# Exercise aim:
Using the listing below, work out the number of lines in which "degrees" appears; return only that figure.

# Source data:

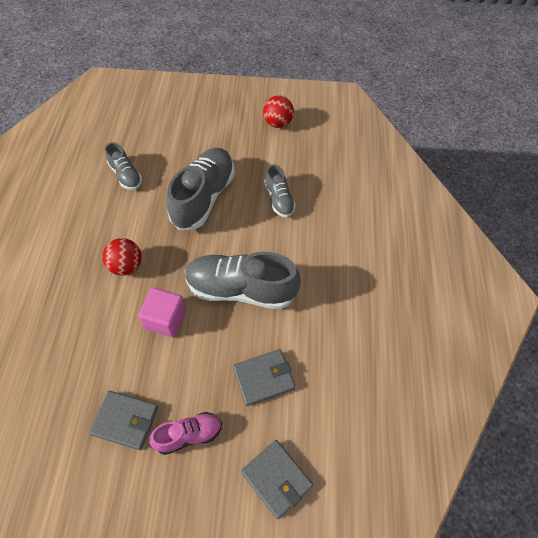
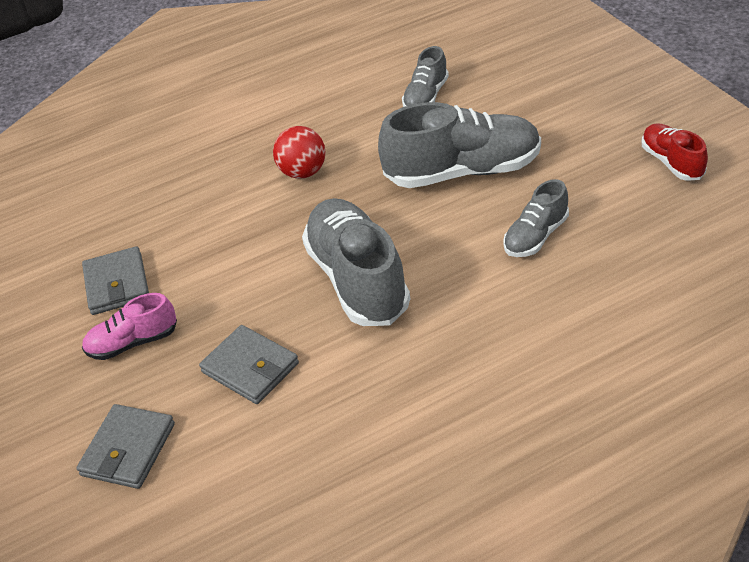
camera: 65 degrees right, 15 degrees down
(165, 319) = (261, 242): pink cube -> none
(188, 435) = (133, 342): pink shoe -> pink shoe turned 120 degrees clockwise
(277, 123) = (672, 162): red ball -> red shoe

# Reply:
2